- [BRIEF] If a line below contains the string "counterclockwise", return that line.

———

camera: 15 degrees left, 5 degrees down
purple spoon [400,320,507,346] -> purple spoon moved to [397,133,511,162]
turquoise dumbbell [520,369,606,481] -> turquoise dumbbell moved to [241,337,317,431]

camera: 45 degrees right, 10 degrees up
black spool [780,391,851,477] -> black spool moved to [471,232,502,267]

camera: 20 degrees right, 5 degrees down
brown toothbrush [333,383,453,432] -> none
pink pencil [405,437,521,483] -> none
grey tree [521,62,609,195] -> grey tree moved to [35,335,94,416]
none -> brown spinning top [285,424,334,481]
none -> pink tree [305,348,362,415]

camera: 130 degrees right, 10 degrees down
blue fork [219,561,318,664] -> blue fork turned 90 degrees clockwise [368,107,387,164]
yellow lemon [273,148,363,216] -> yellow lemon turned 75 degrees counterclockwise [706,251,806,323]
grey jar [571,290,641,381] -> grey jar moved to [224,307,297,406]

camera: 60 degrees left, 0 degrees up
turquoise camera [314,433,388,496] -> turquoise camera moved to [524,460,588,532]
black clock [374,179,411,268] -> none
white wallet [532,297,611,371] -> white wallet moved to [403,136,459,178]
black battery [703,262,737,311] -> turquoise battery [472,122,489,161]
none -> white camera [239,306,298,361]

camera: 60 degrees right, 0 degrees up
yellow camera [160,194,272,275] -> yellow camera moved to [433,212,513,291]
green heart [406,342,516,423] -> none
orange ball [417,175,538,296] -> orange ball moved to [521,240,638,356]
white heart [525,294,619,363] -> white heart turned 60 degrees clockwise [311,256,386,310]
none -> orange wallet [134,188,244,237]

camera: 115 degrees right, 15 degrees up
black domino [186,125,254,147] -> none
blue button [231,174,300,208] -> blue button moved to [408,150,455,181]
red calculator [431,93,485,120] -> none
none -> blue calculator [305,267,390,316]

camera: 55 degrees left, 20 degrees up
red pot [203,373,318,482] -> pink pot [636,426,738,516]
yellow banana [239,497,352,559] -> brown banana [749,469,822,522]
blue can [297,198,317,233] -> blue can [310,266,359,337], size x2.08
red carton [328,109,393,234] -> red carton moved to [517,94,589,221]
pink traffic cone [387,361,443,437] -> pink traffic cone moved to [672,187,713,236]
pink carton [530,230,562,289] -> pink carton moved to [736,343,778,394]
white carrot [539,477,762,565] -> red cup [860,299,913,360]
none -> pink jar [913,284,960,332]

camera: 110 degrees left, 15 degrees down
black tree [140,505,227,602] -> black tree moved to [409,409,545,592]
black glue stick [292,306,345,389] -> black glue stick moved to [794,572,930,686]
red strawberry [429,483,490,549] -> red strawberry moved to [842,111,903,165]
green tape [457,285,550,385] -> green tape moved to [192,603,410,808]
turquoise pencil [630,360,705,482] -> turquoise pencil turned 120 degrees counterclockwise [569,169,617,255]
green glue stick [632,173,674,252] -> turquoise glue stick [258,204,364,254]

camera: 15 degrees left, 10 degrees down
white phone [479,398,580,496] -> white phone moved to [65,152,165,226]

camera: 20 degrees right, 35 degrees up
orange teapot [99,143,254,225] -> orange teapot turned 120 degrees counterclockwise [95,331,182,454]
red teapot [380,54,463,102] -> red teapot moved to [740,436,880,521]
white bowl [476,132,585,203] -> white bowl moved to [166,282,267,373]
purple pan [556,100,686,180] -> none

———

- [OUTPUT BELOW]
yellow lemon [273,148,363,216] -> yellow lemon turned 75 degrees counterclockwise [706,251,806,323]
turquoise pencil [630,360,705,482] -> turquoise pencil turned 120 degrees counterclockwise [569,169,617,255]
orange teapot [99,143,254,225] -> orange teapot turned 120 degrees counterclockwise [95,331,182,454]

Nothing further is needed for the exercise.